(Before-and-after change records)
>>>
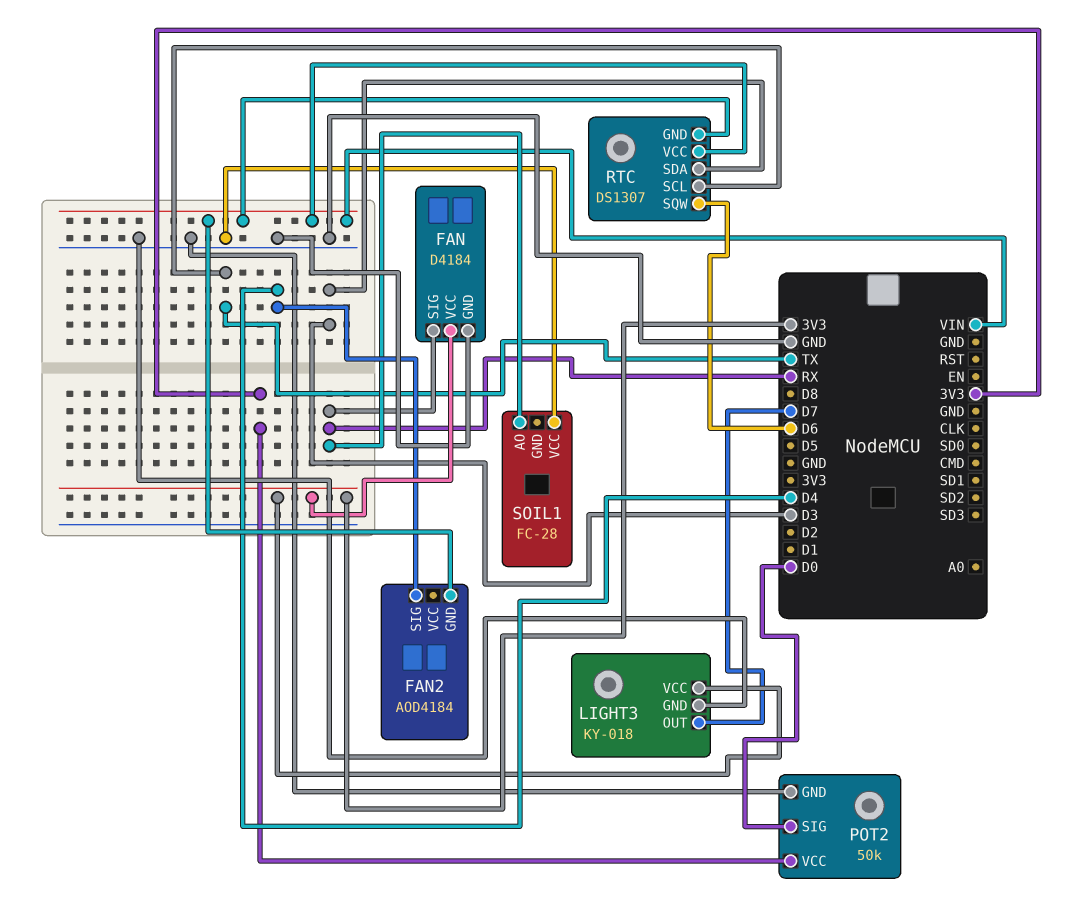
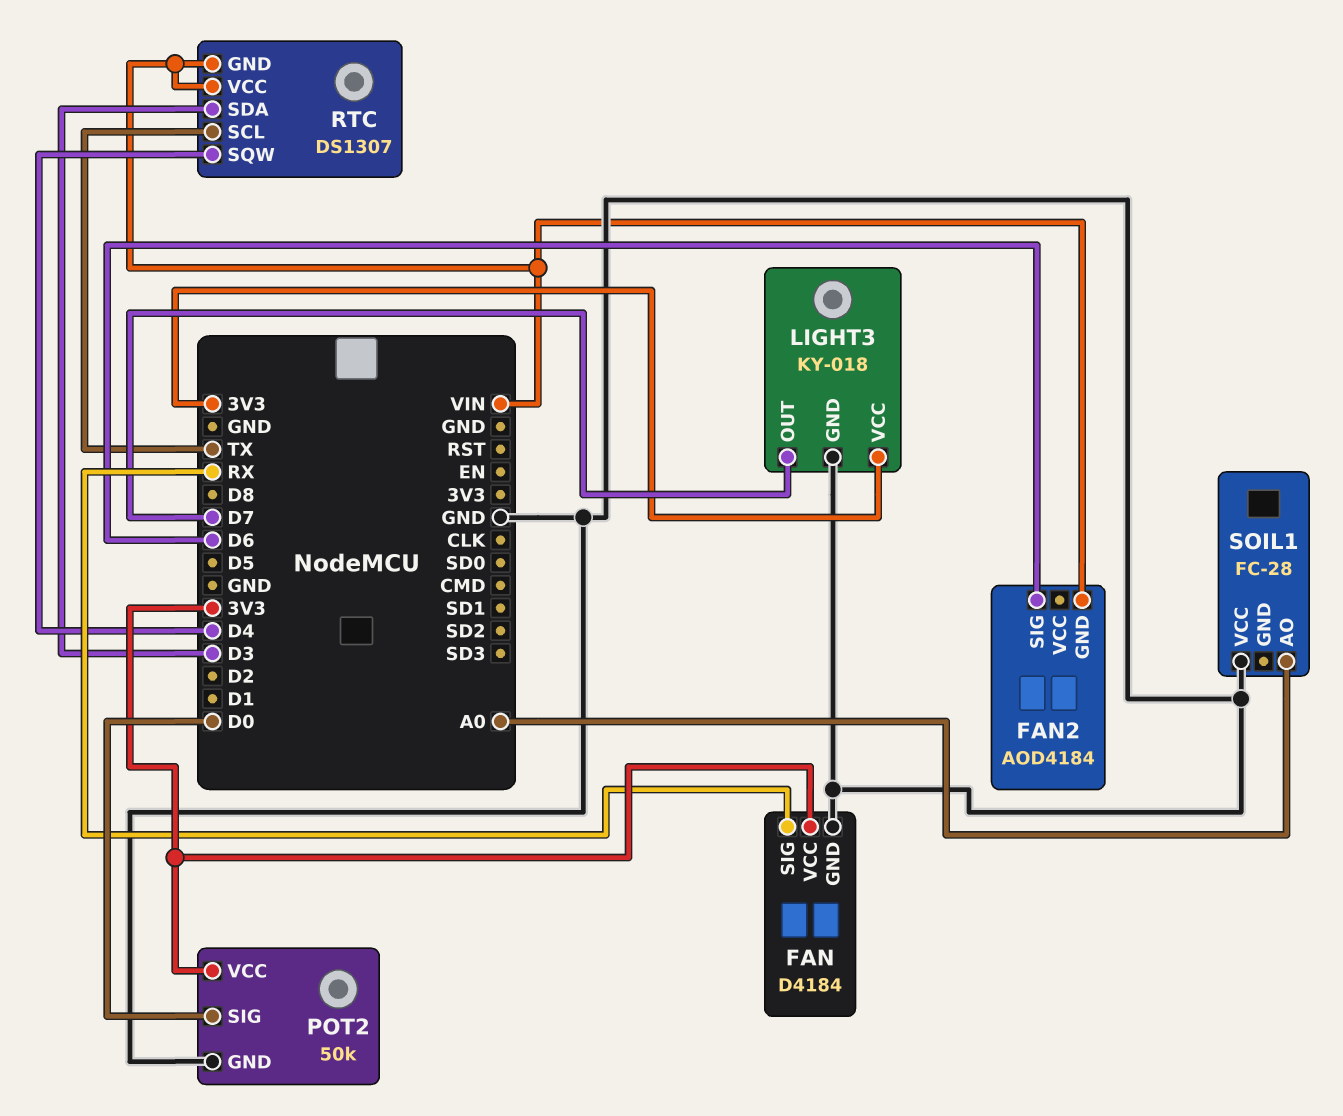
FAN2 pin SIG: D4 -> D6
RTC pin SQW: D6 -> D4
SOIL1 pin AO: RX -> A0

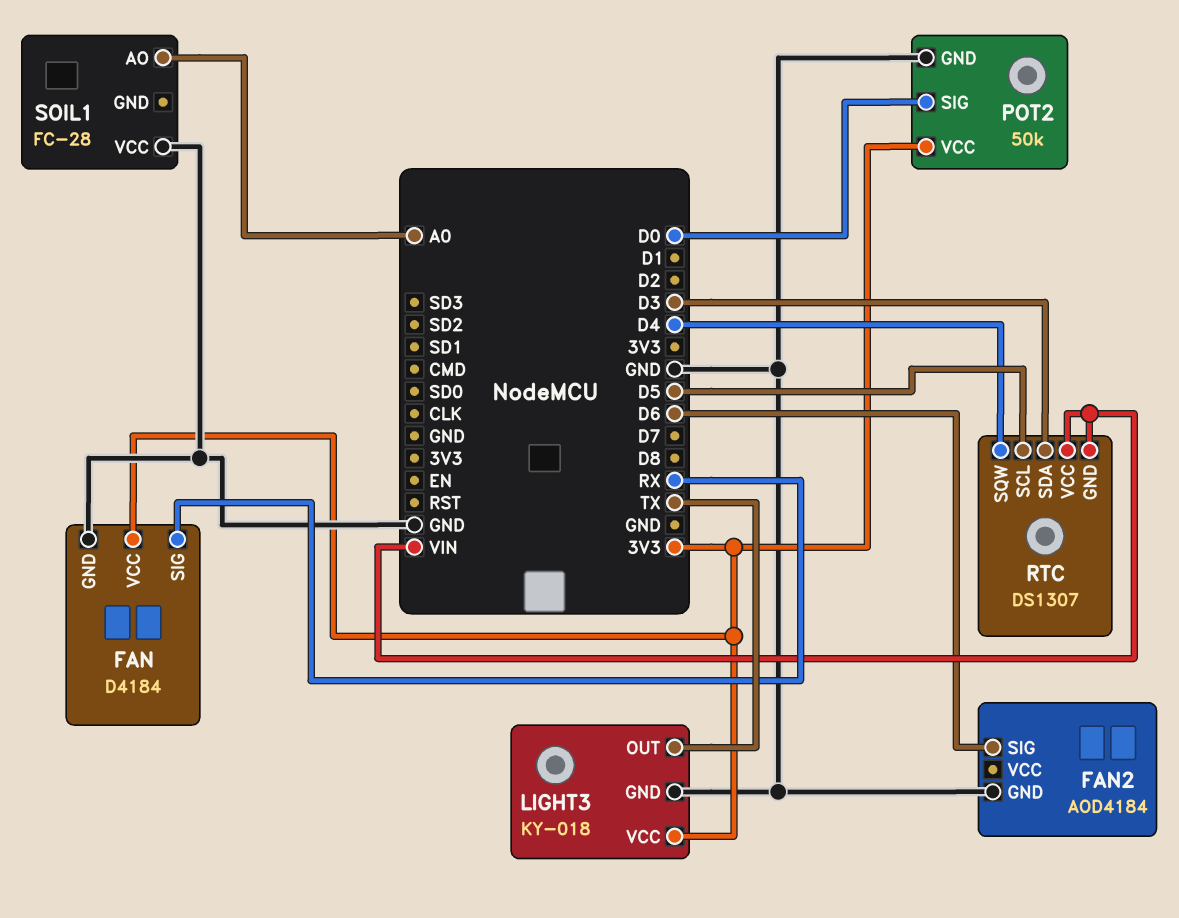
FAN2 pin GND: VIN -> GND
LIGHT3 pin OUT: D7 -> TX
RTC pin SCL: TX -> D5

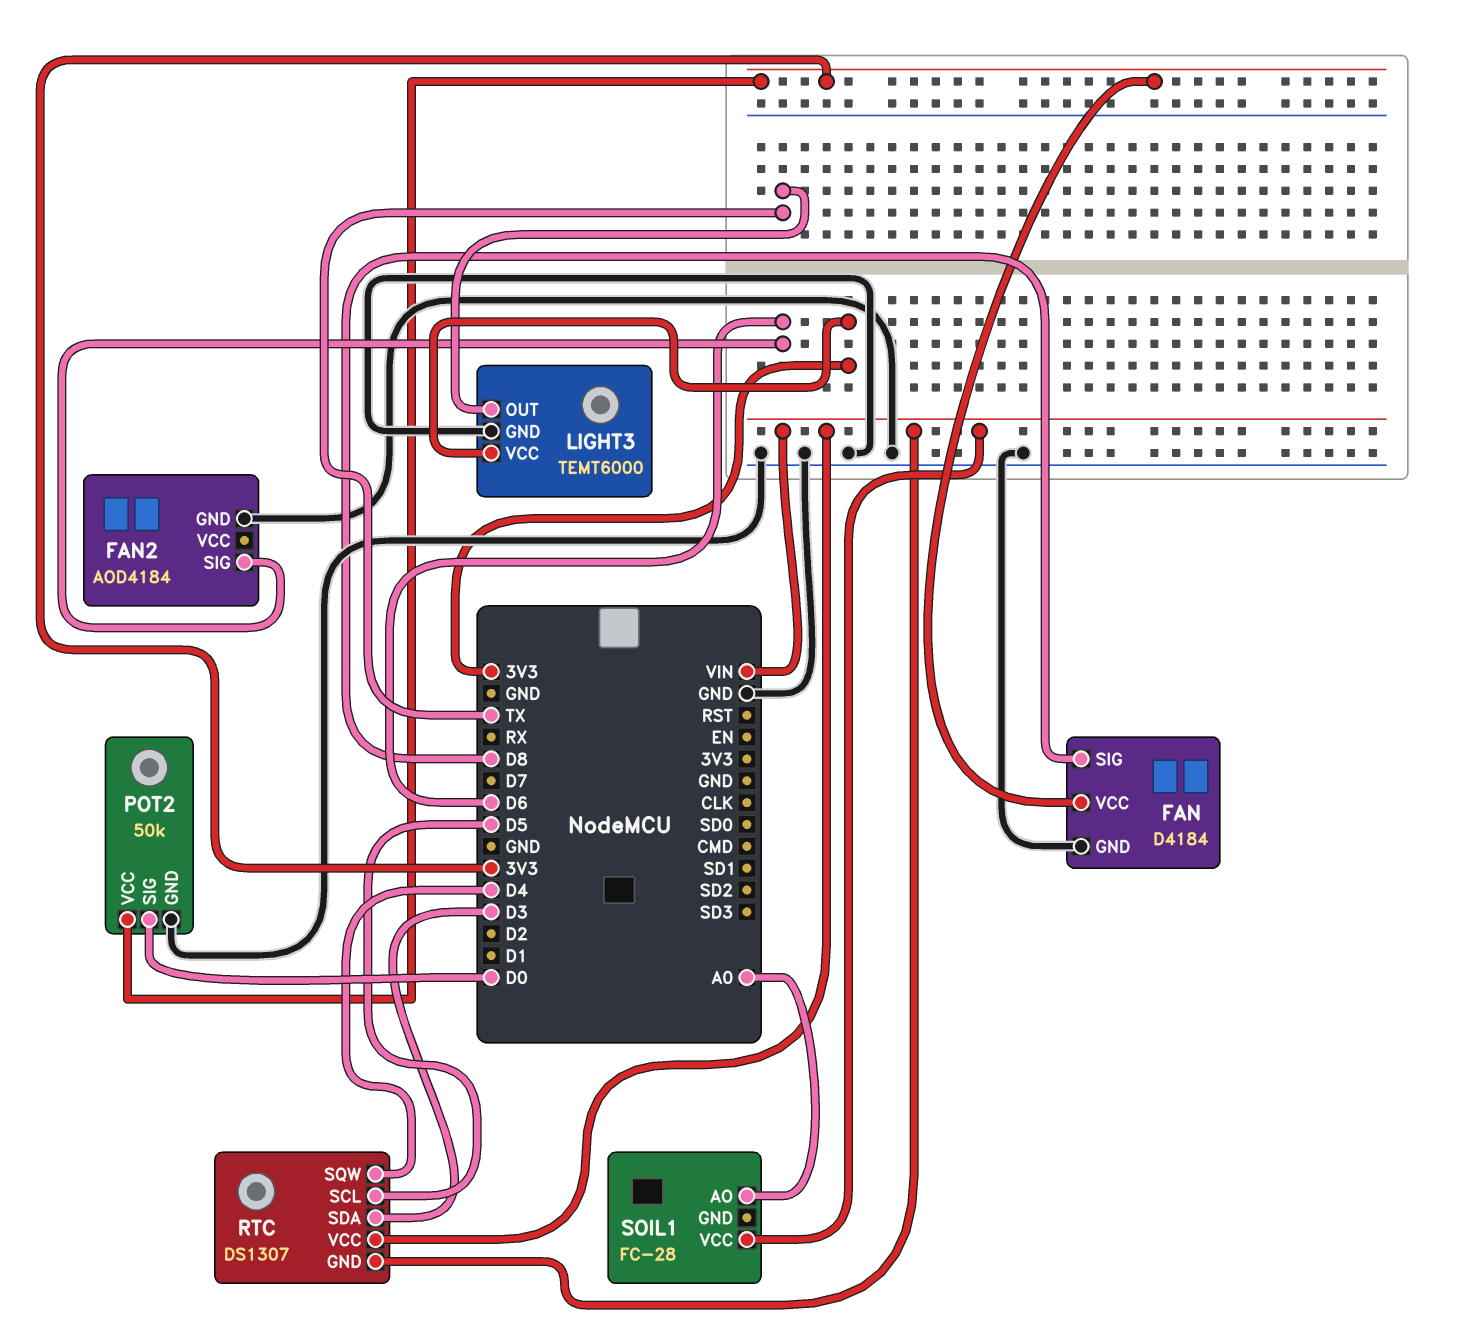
FAN pin SIG: RX -> D8
LIGHT3: KY-018 -> TEMT6000
SOIL1 pin VCC: GND -> VIN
<<<
What the exercise asks
Exactly the lines from the one with "RTC pin SQW: D6 -> D4" through the end of the entries above must be written out, and no pictures may be included.

Answer to the problem
RTC pin SQW: D6 -> D4
SOIL1 pin AO: RX -> A0

FAN2 pin GND: VIN -> GND
LIGHT3 pin OUT: D7 -> TX
RTC pin SCL: TX -> D5

FAN pin SIG: RX -> D8
LIGHT3: KY-018 -> TEMT6000
SOIL1 pin VCC: GND -> VIN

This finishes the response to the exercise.